| WRITTEN INSTRUCTION |
Reproduce the following material in full, switching every occurrence of "bathtub" to "tub" and leaving all else unchanged.

## begin

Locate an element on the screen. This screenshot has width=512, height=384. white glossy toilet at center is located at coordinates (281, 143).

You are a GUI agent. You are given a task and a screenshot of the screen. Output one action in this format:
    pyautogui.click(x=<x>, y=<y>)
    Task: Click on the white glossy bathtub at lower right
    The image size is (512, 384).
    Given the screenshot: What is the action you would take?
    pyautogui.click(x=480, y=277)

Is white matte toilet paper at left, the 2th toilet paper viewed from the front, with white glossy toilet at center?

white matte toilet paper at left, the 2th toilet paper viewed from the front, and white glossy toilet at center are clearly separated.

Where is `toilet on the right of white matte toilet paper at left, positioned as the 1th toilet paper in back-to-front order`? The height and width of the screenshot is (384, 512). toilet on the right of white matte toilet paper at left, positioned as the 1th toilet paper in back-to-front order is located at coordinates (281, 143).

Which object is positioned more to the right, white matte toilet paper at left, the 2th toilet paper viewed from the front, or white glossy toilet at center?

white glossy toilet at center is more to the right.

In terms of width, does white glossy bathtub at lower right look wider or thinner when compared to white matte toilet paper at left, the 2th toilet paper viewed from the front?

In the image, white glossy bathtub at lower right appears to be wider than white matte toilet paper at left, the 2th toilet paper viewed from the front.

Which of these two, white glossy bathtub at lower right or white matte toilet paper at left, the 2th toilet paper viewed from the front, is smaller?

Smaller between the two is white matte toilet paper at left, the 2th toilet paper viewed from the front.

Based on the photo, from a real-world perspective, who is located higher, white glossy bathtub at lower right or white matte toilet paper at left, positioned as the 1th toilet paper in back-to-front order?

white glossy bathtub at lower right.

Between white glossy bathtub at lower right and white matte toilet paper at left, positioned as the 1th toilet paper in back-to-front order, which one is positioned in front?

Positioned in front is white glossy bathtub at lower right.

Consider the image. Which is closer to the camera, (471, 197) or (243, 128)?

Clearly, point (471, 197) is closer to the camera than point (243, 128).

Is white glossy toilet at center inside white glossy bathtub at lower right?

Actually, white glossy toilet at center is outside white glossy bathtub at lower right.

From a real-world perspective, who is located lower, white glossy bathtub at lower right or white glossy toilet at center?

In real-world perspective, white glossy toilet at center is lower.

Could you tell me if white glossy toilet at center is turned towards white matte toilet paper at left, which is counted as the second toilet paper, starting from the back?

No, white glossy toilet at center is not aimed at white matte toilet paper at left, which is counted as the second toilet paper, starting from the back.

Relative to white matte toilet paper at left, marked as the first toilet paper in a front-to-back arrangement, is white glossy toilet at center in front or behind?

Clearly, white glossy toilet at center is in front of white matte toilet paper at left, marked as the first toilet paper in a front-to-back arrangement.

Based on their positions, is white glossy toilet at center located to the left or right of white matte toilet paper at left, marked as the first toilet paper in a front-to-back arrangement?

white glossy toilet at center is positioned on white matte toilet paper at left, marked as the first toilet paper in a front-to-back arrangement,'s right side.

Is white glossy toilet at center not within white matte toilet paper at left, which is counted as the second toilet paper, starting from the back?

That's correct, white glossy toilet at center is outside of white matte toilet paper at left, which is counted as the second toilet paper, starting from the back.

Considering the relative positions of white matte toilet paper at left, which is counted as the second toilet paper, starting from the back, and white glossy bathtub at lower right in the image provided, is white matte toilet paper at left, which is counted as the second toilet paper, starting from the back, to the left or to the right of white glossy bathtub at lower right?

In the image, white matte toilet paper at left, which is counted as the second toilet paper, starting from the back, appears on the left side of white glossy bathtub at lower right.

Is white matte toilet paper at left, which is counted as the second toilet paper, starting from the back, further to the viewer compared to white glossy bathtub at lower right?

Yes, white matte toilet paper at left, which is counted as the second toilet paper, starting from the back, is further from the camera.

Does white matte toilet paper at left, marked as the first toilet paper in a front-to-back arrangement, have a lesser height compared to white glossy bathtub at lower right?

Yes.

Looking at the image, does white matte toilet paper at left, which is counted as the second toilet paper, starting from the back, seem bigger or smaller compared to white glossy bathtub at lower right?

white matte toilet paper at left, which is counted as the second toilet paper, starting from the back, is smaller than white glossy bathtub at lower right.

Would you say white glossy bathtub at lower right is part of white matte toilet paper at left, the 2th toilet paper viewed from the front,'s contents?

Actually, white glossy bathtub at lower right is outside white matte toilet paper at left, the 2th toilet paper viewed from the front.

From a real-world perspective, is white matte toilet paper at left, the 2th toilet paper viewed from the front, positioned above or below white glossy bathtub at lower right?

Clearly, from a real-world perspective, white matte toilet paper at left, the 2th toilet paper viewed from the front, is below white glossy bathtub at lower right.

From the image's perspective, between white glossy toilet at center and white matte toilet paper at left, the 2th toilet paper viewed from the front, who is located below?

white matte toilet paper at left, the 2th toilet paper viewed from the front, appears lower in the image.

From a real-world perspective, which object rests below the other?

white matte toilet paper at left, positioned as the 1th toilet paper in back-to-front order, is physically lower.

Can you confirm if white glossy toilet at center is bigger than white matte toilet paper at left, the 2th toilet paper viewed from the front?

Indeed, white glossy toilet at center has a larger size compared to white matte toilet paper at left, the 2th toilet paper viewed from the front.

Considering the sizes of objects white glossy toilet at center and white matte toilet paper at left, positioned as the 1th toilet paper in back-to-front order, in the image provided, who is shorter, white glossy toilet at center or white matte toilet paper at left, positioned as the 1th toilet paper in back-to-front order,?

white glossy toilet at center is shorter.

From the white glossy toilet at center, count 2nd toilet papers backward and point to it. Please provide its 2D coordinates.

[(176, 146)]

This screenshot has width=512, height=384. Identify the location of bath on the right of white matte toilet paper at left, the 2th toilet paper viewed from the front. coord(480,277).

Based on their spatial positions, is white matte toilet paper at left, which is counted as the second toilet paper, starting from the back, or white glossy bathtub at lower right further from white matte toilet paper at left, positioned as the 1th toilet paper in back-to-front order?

## end

| SOLUTION BELOW |
Locate an element on the screen. This screenshot has width=512, height=384. white glossy toilet at center is located at coordinates (281, 143).

You are a GUI agent. You are given a task and a screenshot of the screen. Output one action in this format:
    pyautogui.click(x=<x>, y=<y>)
    Task: Click on the white glossy tub at lower right
    The image size is (512, 384).
    Given the screenshot: What is the action you would take?
    pyautogui.click(x=480, y=277)

Is white matte toilet paper at left, the 2th toilet paper viewed from the front, with white glossy toilet at center?

white matte toilet paper at left, the 2th toilet paper viewed from the front, and white glossy toilet at center are clearly separated.

Where is `toilet on the right of white matte toilet paper at left, positioned as the 1th toilet paper in back-to-front order`? The height and width of the screenshot is (384, 512). toilet on the right of white matte toilet paper at left, positioned as the 1th toilet paper in back-to-front order is located at coordinates (281, 143).

Which object is positioned more to the right, white matte toilet paper at left, the 2th toilet paper viewed from the front, or white glossy toilet at center?

white glossy toilet at center is more to the right.

In terms of width, does white glossy tub at lower right look wider or thinner when compared to white matte toilet paper at left, the 2th toilet paper viewed from the front?

In the image, white glossy tub at lower right appears to be wider than white matte toilet paper at left, the 2th toilet paper viewed from the front.

Which of these two, white glossy tub at lower right or white matte toilet paper at left, the 2th toilet paper viewed from the front, is smaller?

Smaller between the two is white matte toilet paper at left, the 2th toilet paper viewed from the front.

Based on the photo, from a real-world perspective, who is located higher, white glossy tub at lower right or white matte toilet paper at left, positioned as the 1th toilet paper in back-to-front order?

white glossy tub at lower right.

Between white glossy tub at lower right and white matte toilet paper at left, positioned as the 1th toilet paper in back-to-front order, which one is positioned in front?

Positioned in front is white glossy tub at lower right.

Consider the image. Which is closer to the camera, (471, 197) or (243, 128)?

Clearly, point (471, 197) is closer to the camera than point (243, 128).

Is white glossy toilet at center inside white glossy tub at lower right?

Actually, white glossy toilet at center is outside white glossy tub at lower right.

From a real-world perspective, who is located lower, white glossy tub at lower right or white glossy toilet at center?

In real-world perspective, white glossy toilet at center is lower.

Could you tell me if white glossy toilet at center is turned towards white matte toilet paper at left, which is counted as the second toilet paper, starting from the back?

No, white glossy toilet at center is not aimed at white matte toilet paper at left, which is counted as the second toilet paper, starting from the back.

Relative to white matte toilet paper at left, marked as the first toilet paper in a front-to-back arrangement, is white glossy toilet at center in front or behind?

Clearly, white glossy toilet at center is in front of white matte toilet paper at left, marked as the first toilet paper in a front-to-back arrangement.

Based on their positions, is white glossy toilet at center located to the left or right of white matte toilet paper at left, marked as the first toilet paper in a front-to-back arrangement?

white glossy toilet at center is positioned on white matte toilet paper at left, marked as the first toilet paper in a front-to-back arrangement,'s right side.

Is white glossy toilet at center not within white matte toilet paper at left, which is counted as the second toilet paper, starting from the back?

That's correct, white glossy toilet at center is outside of white matte toilet paper at left, which is counted as the second toilet paper, starting from the back.

Considering the relative positions of white matte toilet paper at left, which is counted as the second toilet paper, starting from the back, and white glossy tub at lower right in the image provided, is white matte toilet paper at left, which is counted as the second toilet paper, starting from the back, to the left or to the right of white glossy tub at lower right?

In the image, white matte toilet paper at left, which is counted as the second toilet paper, starting from the back, appears on the left side of white glossy tub at lower right.

Is white matte toilet paper at left, which is counted as the second toilet paper, starting from the back, further to the viewer compared to white glossy tub at lower right?

Yes, white matte toilet paper at left, which is counted as the second toilet paper, starting from the back, is further from the camera.

Does white matte toilet paper at left, marked as the first toilet paper in a front-to-back arrangement, have a lesser height compared to white glossy tub at lower right?

Yes.

Looking at the image, does white matte toilet paper at left, which is counted as the second toilet paper, starting from the back, seem bigger or smaller compared to white glossy tub at lower right?

white matte toilet paper at left, which is counted as the second toilet paper, starting from the back, is smaller than white glossy tub at lower right.

Would you say white glossy tub at lower right is part of white matte toilet paper at left, the 2th toilet paper viewed from the front,'s contents?

Actually, white glossy tub at lower right is outside white matte toilet paper at left, the 2th toilet paper viewed from the front.

From a real-world perspective, is white matte toilet paper at left, the 2th toilet paper viewed from the front, positioned above or below white glossy tub at lower right?

Clearly, from a real-world perspective, white matte toilet paper at left, the 2th toilet paper viewed from the front, is below white glossy tub at lower right.

From the image's perspective, between white glossy toilet at center and white matte toilet paper at left, the 2th toilet paper viewed from the front, who is located below?

white matte toilet paper at left, the 2th toilet paper viewed from the front, appears lower in the image.

From a real-world perspective, which object rests below the other?

white matte toilet paper at left, positioned as the 1th toilet paper in back-to-front order, is physically lower.

Can you confirm if white glossy toilet at center is bigger than white matte toilet paper at left, the 2th toilet paper viewed from the front?

Indeed, white glossy toilet at center has a larger size compared to white matte toilet paper at left, the 2th toilet paper viewed from the front.

Considering the sizes of objects white glossy toilet at center and white matte toilet paper at left, positioned as the 1th toilet paper in back-to-front order, in the image provided, who is shorter, white glossy toilet at center or white matte toilet paper at left, positioned as the 1th toilet paper in back-to-front order,?

white glossy toilet at center is shorter.

From the white glossy toilet at center, count 2nd toilet papers backward and point to it. Please provide its 2D coordinates.

[(176, 146)]

This screenshot has width=512, height=384. Identify the location of bath on the right of white matte toilet paper at left, the 2th toilet paper viewed from the front. coord(480,277).

Based on their spatial positions, is white matte toilet paper at left, which is counted as the second toilet paper, starting from the back, or white glossy tub at lower right further from white matte toilet paper at left, positioned as the 1th toilet paper in back-to-front order?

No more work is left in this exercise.